- [THE TASK]: Once the line holding "camera: 115 degrees right, 15 degrees down" is found in the listing below, write it out and each later line exactly, up to and including the one holding "(395, 423) = (379, 388): none -> red pear".

[[ WORKING DATA open ]]

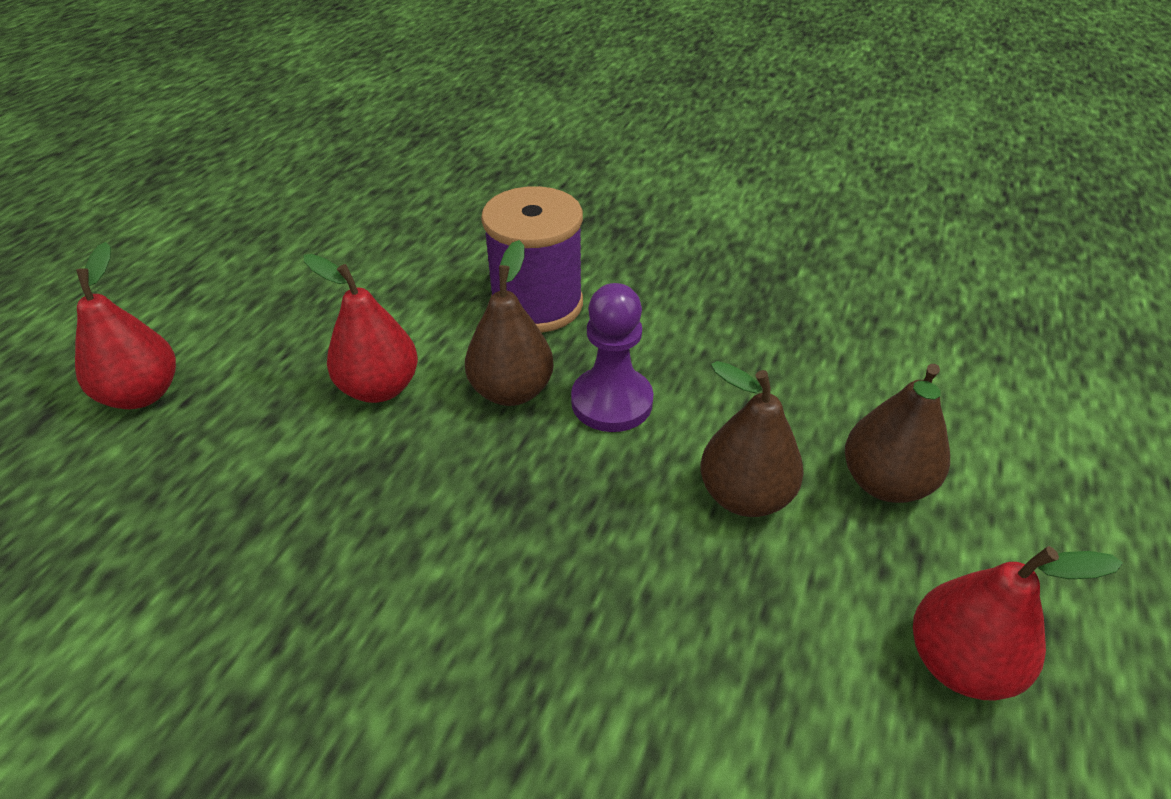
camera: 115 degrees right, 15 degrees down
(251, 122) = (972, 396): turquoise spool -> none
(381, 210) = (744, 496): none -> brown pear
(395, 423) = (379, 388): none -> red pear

[[ WORKING DATA closed ]]
[[ WORKING DATA open ]]

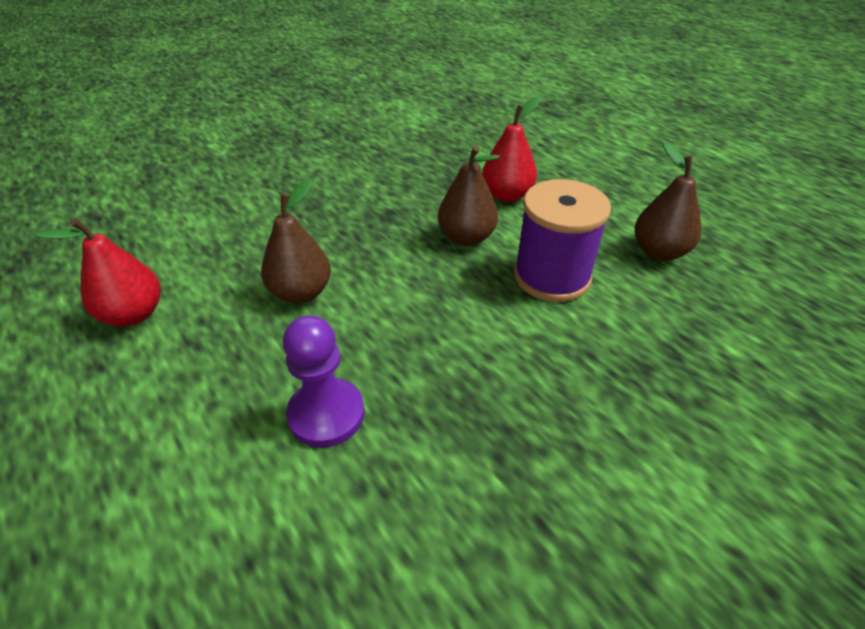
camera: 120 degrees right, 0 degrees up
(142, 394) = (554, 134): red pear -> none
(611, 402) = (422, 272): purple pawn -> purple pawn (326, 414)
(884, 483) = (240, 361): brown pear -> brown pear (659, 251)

[[ WORKING DATA closed ]]

- [WRITTEN SOLUTION]:
camera: 115 degrees right, 15 degrees down
(251, 122) = (972, 396): turquoise spool -> none
(381, 210) = (744, 496): none -> brown pear
(395, 423) = (379, 388): none -> red pear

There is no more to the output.